WHAT YOU NEED TO DO: All of the entries are to be repeated exactly, with no pictures included.

EXCERPTED RECORDS:
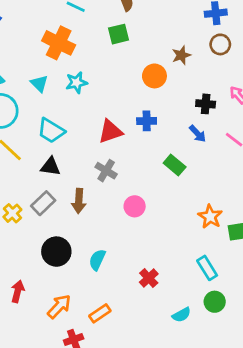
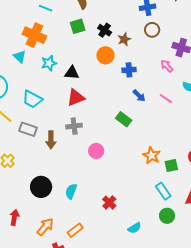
cyan triangle: (39, 84) -> (20, 57), moved
black cross: (206, 104) -> (105, 30), moved, turned 32
blue cross: (147, 121) -> (129, 70), moved
black triangle: (50, 167) -> (72, 73), moved
gray cross: (106, 171) -> (74, 126), turned -35
brown arrow: (79, 201) -> (51, 140), moved
gray rectangle: (43, 203) -> (28, 129), moved, turned 66
cyan rectangle: (207, 268) -> (163, 191), moved
green circle: (215, 302) -> (167, 216), moved

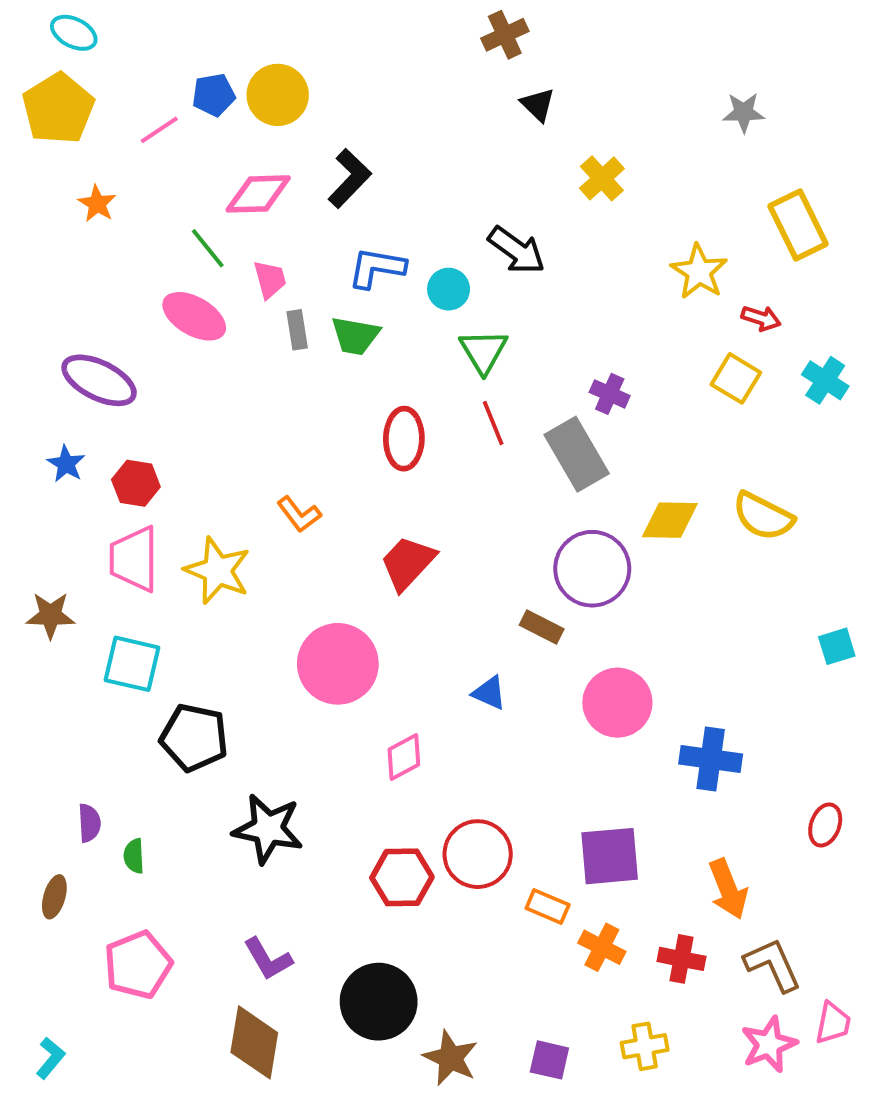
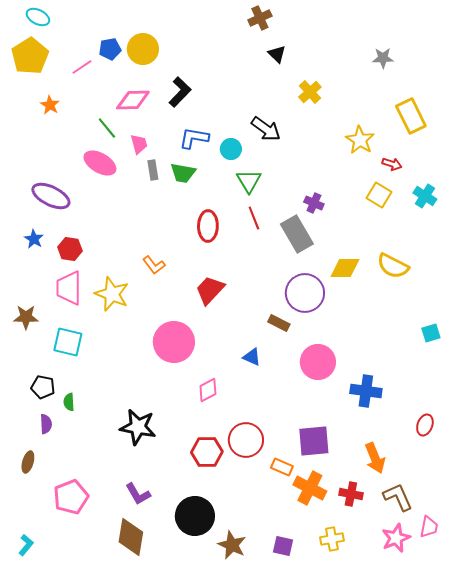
black pentagon: (194, 738) -> (43, 387), moved, size x0.7
green semicircle: (134, 856) -> (69, 402), moved
orange cross: (602, 947) -> (310, 488), size x1.4

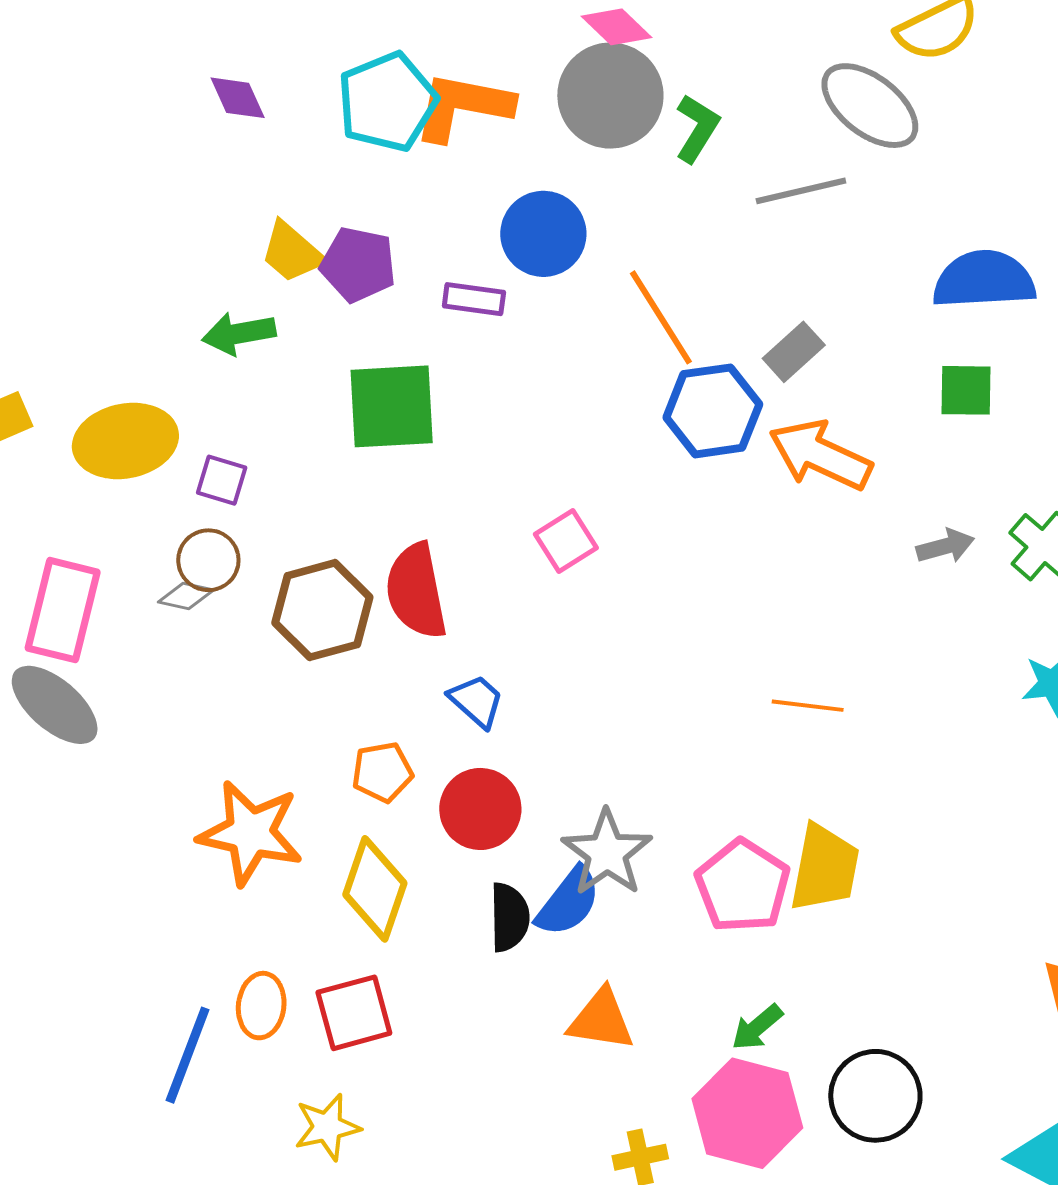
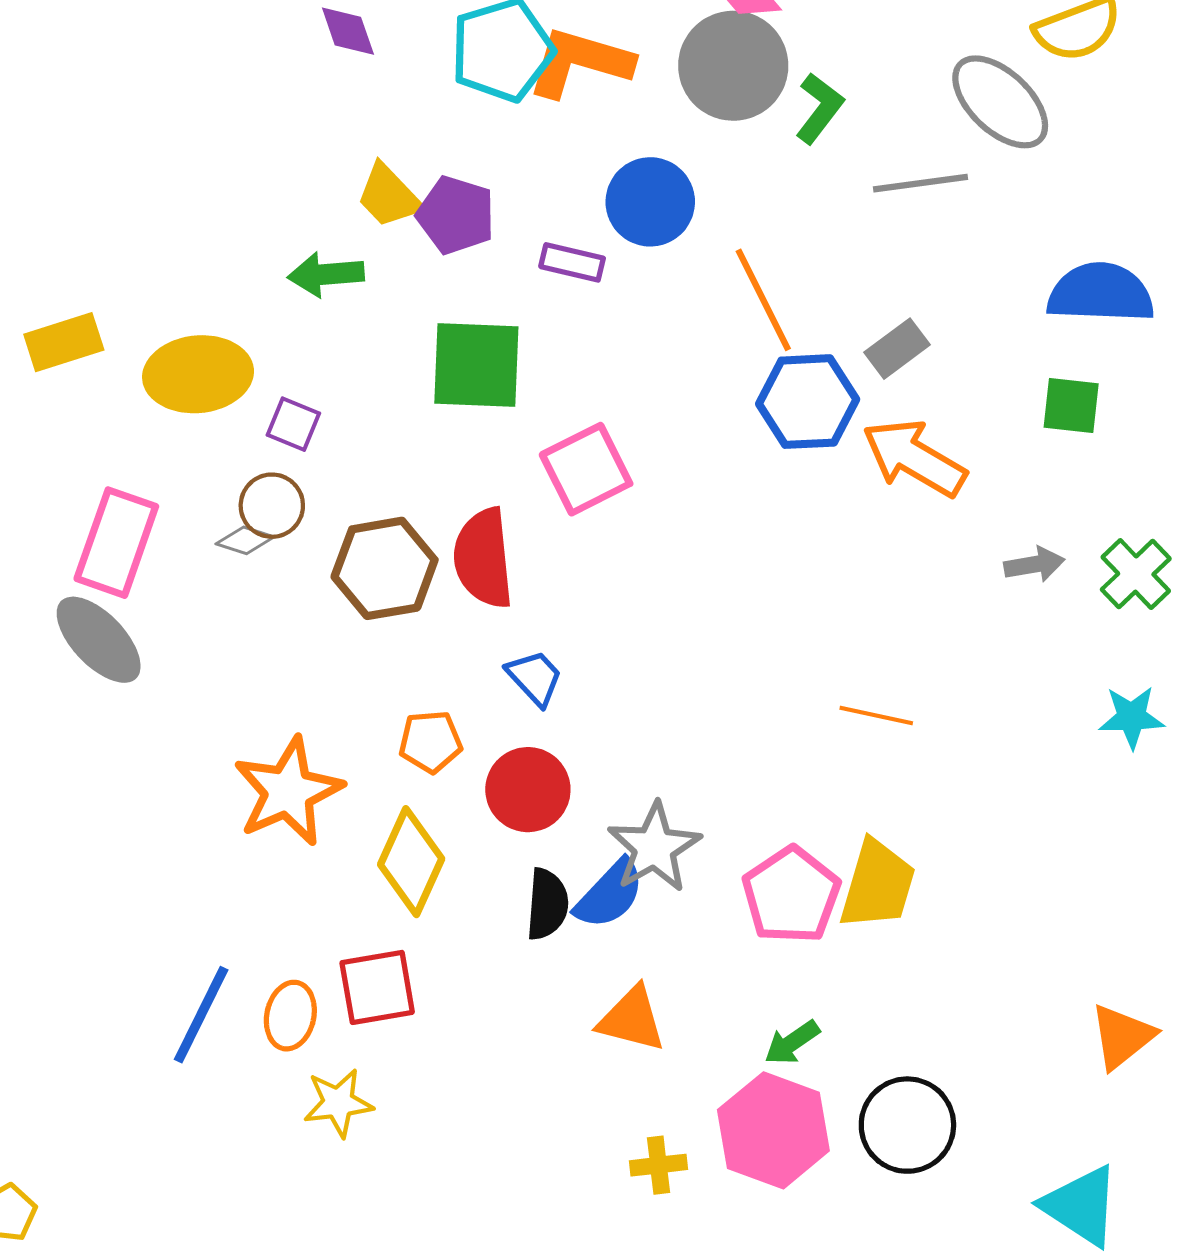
pink square: (566, 541) -> (586, 469), moved, size x1.4
orange star: (250, 833) -> (288, 791), turned 30
orange ellipse: (261, 1006) -> (290, 1016), moved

TASK OUTPUT:
cyan triangle: (39, 84) -> (20, 57), moved
black cross: (206, 104) -> (105, 30), moved, turned 32
blue cross: (147, 121) -> (129, 70), moved
black triangle: (50, 167) -> (72, 73), moved
gray cross: (106, 171) -> (74, 126), turned -35
brown arrow: (79, 201) -> (51, 140), moved
gray rectangle: (43, 203) -> (28, 129), moved, turned 66
cyan rectangle: (207, 268) -> (163, 191), moved
green circle: (215, 302) -> (167, 216), moved

black pentagon: (194, 738) -> (43, 387), moved, size x0.7
green semicircle: (134, 856) -> (69, 402), moved
orange cross: (602, 947) -> (310, 488), size x1.4

pink square: (566, 541) -> (586, 469), moved, size x1.4
orange star: (250, 833) -> (288, 791), turned 30
orange ellipse: (261, 1006) -> (290, 1016), moved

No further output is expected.